### EXERCISE
In the records below, one line contains "TP3: none -> test point (VBAT)". Print that line and every line after it exactly, down to the final one.

------------------------------------------------------------------------

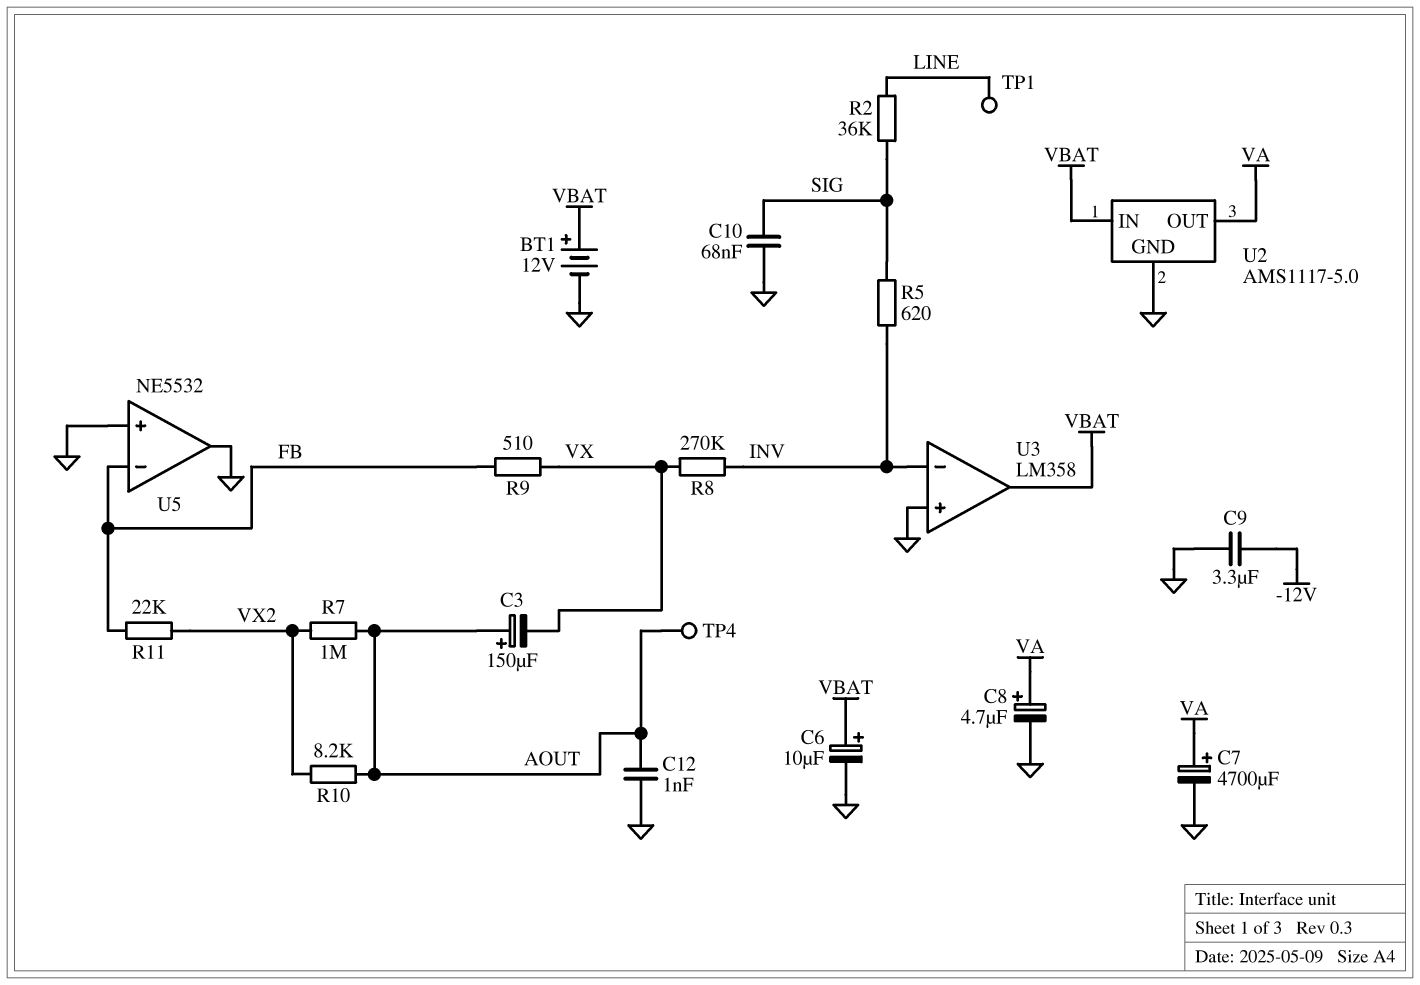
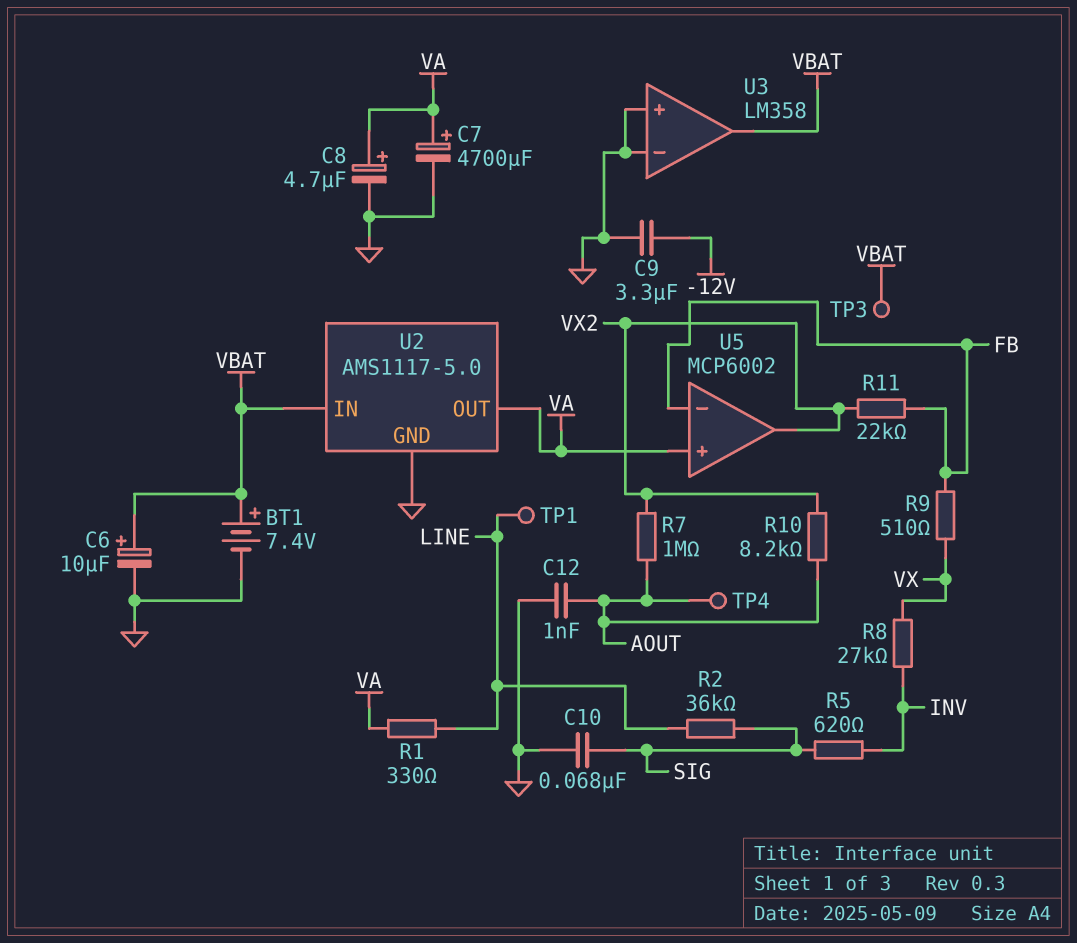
BT1: 12V (plus VBAT, minus GND) -> 7.4V (plus VBAT, minus GND)
C3: 150uF (plus AOUT, minus VX) -> none
R1: none -> 330 (LINE, VA)
R8: 270k (INV, VX) -> 27k (INV, VX)
TP3: none -> test point (VBAT)
U3 pin in-: INV -> GND
U5: NE5532 -> MCP6002
U5 pin in+: GND -> VA
U5 pin out: GND -> VX2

------------------------------------------------------------------------

### OUTPUT OF THE TASK
TP3: none -> test point (VBAT)
U3 pin in-: INV -> GND
U5: NE5532 -> MCP6002
U5 pin in+: GND -> VA
U5 pin out: GND -> VX2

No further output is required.